## RAW DATA
───

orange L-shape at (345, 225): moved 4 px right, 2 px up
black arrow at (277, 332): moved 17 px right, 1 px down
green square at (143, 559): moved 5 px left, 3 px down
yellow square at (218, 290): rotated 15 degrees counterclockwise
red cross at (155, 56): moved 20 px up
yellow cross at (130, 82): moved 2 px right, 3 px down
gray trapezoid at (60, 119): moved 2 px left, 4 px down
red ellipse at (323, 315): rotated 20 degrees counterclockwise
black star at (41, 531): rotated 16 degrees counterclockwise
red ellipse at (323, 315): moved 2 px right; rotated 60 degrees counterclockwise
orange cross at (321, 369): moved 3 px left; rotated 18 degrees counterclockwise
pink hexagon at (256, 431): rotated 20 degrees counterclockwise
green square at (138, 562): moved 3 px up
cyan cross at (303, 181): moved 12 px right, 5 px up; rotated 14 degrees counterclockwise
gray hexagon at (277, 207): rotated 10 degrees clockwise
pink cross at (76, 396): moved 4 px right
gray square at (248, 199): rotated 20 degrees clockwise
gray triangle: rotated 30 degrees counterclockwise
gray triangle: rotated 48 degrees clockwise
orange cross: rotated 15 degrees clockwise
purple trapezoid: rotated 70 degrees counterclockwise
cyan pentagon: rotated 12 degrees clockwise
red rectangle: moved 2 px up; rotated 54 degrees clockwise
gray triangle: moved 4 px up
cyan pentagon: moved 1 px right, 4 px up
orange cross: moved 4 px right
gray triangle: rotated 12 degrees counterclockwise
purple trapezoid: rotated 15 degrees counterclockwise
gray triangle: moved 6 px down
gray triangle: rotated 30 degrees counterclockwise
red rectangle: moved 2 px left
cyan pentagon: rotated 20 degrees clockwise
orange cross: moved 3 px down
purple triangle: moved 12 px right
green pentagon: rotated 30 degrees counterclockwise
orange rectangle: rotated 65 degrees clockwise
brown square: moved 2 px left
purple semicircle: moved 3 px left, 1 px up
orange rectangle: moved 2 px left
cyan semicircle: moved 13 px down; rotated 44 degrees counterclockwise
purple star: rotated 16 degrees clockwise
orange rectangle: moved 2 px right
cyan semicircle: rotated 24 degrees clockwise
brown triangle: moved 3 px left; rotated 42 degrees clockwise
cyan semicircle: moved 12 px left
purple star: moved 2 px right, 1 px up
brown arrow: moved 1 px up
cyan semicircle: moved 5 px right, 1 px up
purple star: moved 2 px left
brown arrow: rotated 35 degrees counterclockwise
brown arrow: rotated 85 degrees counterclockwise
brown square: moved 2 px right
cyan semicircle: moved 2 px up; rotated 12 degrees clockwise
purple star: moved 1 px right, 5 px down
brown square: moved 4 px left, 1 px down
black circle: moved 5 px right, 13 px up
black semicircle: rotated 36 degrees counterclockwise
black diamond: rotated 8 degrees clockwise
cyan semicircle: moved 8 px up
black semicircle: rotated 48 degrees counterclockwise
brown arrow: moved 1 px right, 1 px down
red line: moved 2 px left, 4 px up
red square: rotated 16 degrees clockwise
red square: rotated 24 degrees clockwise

───

## REQUIRED WORK
Quote the material word for word from its first line up to and including the line that contains "yellow cross at".

## SOLUTION FOR THIS PROBLEM
orange L-shape at (345, 225): moved 4 px right, 2 px up
black arrow at (277, 332): moved 17 px right, 1 px down
green square at (143, 559): moved 5 px left, 3 px down
yellow square at (218, 290): rotated 15 degrees counterclockwise
red cross at (155, 56): moved 20 px up
yellow cross at (130, 82): moved 2 px right, 3 px down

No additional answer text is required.